▶ [Work task] Your output should reproduce each entry exactly, with none of its pictures.

══════

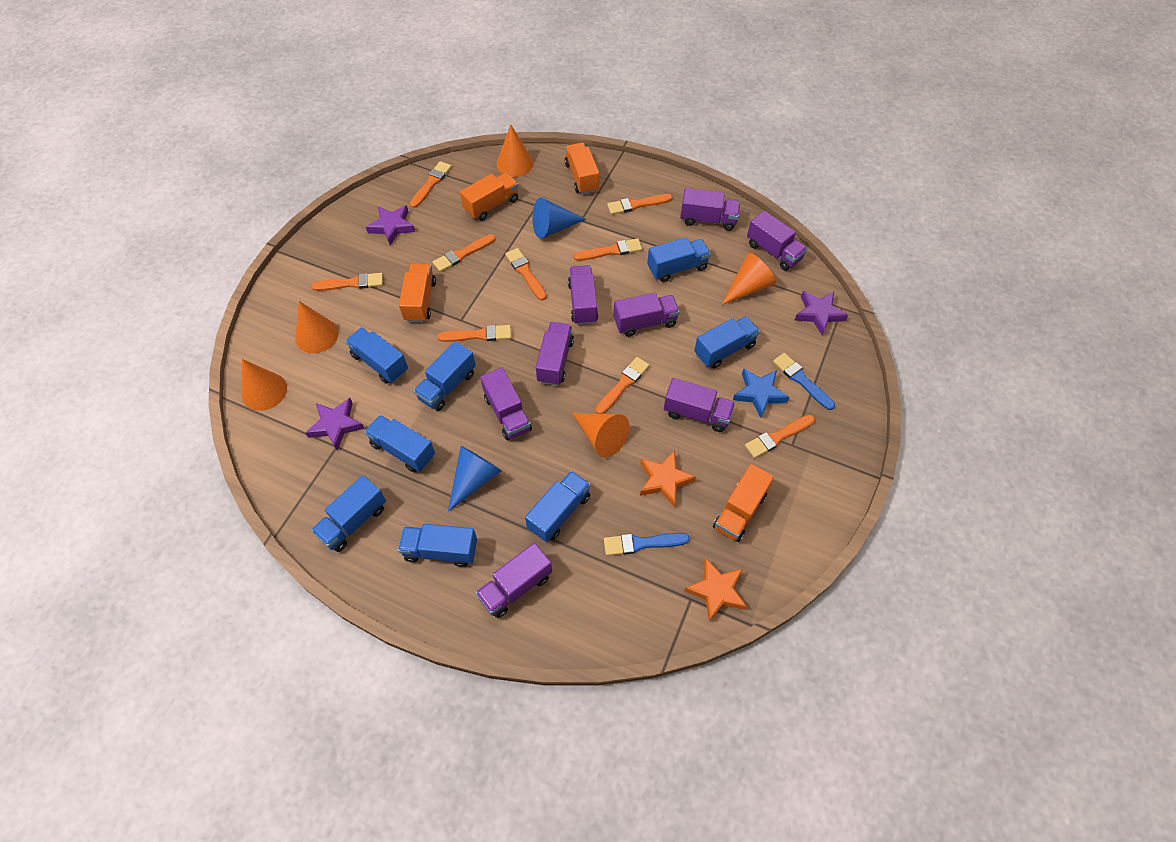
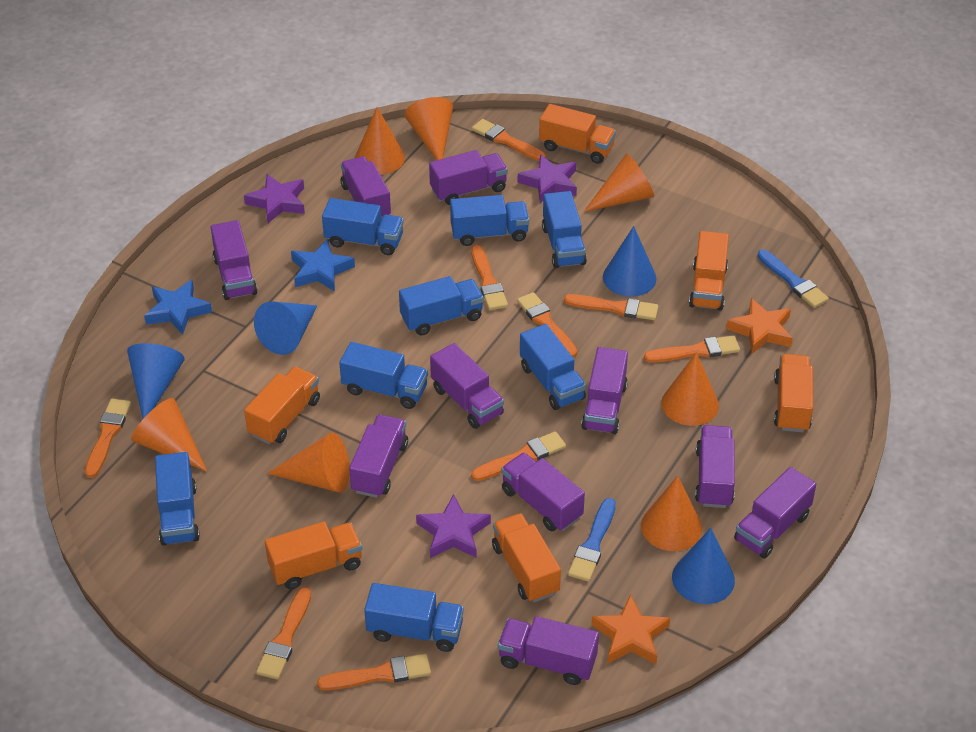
blue cone: [448,446,502,512] [532,197,586,239] = 2 -> [127,343,185,419] [254,301,317,355] [603,226,656,297] [672,528,735,604] = 4
blue star: [733,368,789,418] = 1 -> [144,280,212,335] [291,239,355,292] = 2
orange cone: [242,359,287,411] [295,301,338,353] [496,124,533,177] [572,412,629,458] [721,253,776,305] = 5 -> [131,398,207,472] [267,433,350,492] [355,107,405,175] [405,97,453,160] [584,153,654,212] [641,476,702,551] [661,352,719,426] = 7
orange truck: [399,264,436,323] [460,173,518,221] [565,143,599,195] [713,464,774,542] = 4 -> [244,367,320,444] [265,521,363,589] [492,513,561,602] [539,104,616,164] [689,231,729,311] [774,354,813,432] = 6
purple truck: [475,543,552,618] [480,368,532,440] [536,322,574,386] [568,265,598,325] [614,293,680,337] [664,378,735,432] [680,188,740,231] [747,211,808,271] = 8 -> [211,220,257,300] [341,156,391,218] [349,415,408,498] [429,150,508,205] [430,343,504,429] [498,616,599,685] [501,452,585,531] [581,347,628,434] [695,425,735,508] [734,467,816,558] = 10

══════

▶ [Answer for this exercise]
blue cone: [448,446,502,512] [532,197,586,239] = 2 -> [127,343,185,419] [254,301,317,355] [603,226,656,297] [672,528,735,604] = 4
blue star: [733,368,789,418] = 1 -> [144,280,212,335] [291,239,355,292] = 2
orange cone: [242,359,287,411] [295,301,338,353] [496,124,533,177] [572,412,629,458] [721,253,776,305] = 5 -> [131,398,207,472] [267,433,350,492] [355,107,405,175] [405,97,453,160] [584,153,654,212] [641,476,702,551] [661,352,719,426] = 7
orange truck: [399,264,436,323] [460,173,518,221] [565,143,599,195] [713,464,774,542] = 4 -> [244,367,320,444] [265,521,363,589] [492,513,561,602] [539,104,616,164] [689,231,729,311] [774,354,813,432] = 6
purple truck: [475,543,552,618] [480,368,532,440] [536,322,574,386] [568,265,598,325] [614,293,680,337] [664,378,735,432] [680,188,740,231] [747,211,808,271] = 8 -> [211,220,257,300] [341,156,391,218] [349,415,408,498] [429,150,508,205] [430,343,504,429] [498,616,599,685] [501,452,585,531] [581,347,628,434] [695,425,735,508] [734,467,816,558] = 10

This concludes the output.